--- STATED PROBLEM ---
Copy out every line in the rows below word for word, but leave out the pictures.

--- THE DATA ---
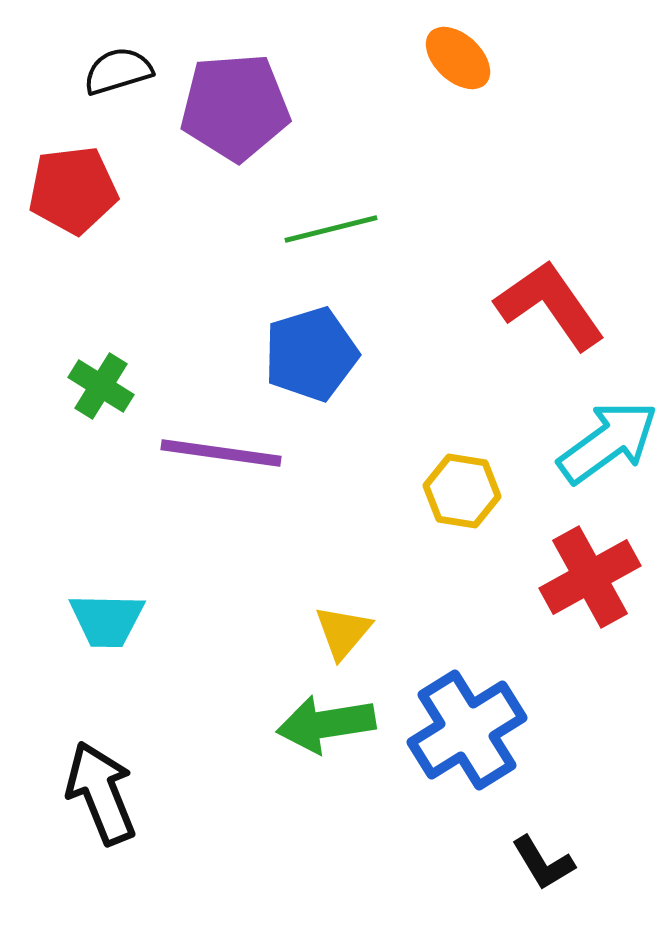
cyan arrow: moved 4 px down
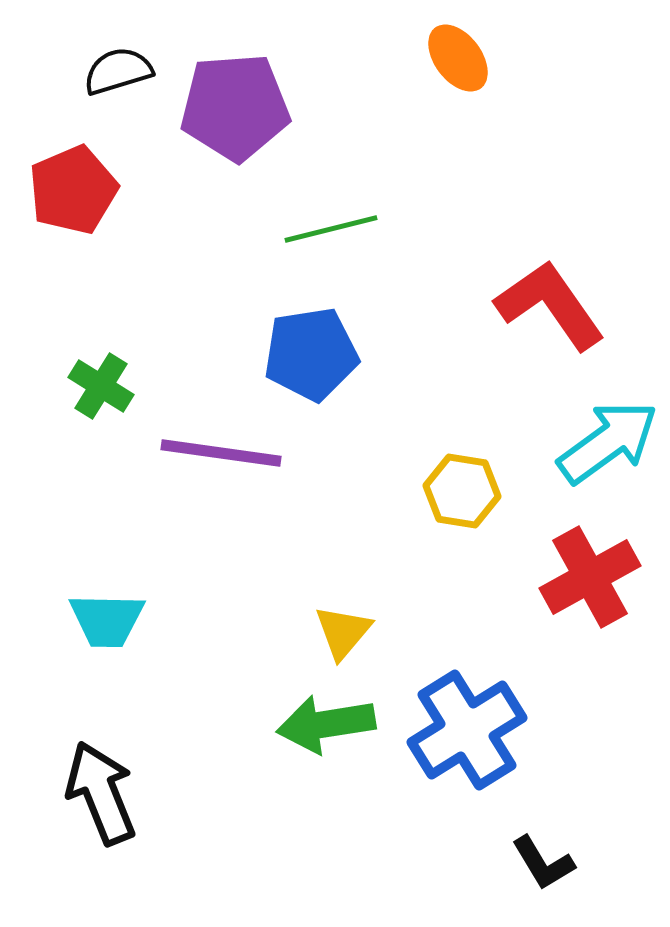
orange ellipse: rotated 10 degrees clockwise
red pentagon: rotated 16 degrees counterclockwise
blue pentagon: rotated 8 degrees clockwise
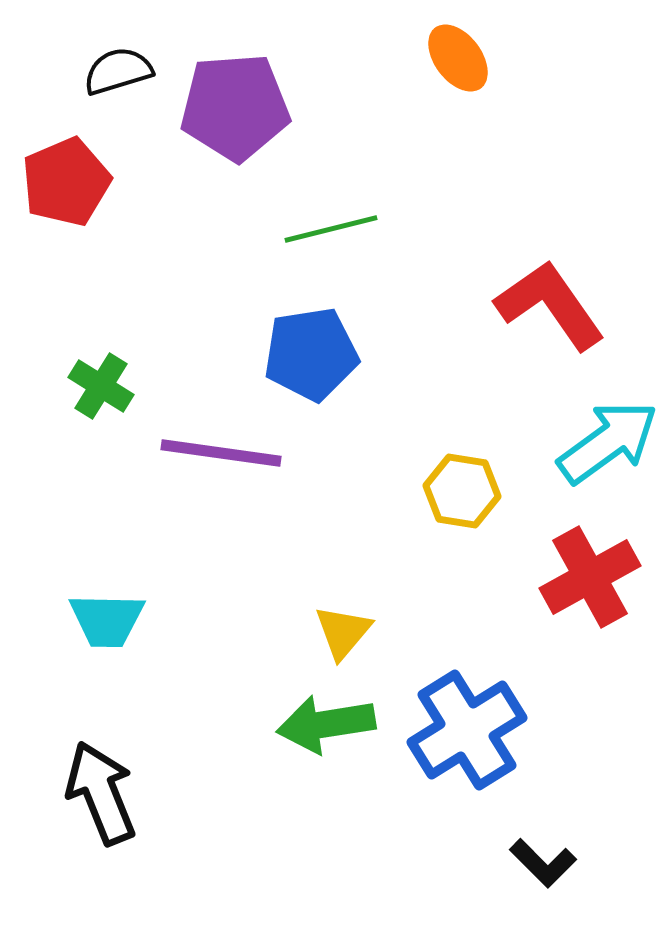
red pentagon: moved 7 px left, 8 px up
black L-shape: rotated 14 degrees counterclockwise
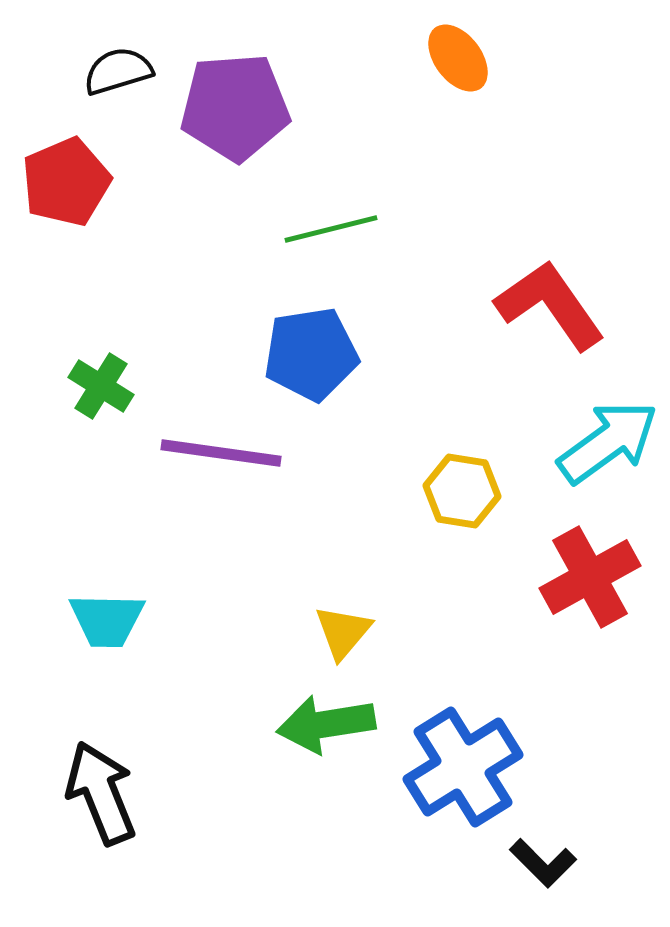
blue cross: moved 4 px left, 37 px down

--- COMPLETED EXERCISE ---
cyan arrow: moved 4 px down
orange ellipse: rotated 10 degrees clockwise
red pentagon: rotated 16 degrees counterclockwise
blue pentagon: rotated 8 degrees clockwise
red pentagon: moved 7 px left, 8 px up
black L-shape: rotated 14 degrees counterclockwise
blue cross: moved 4 px left, 37 px down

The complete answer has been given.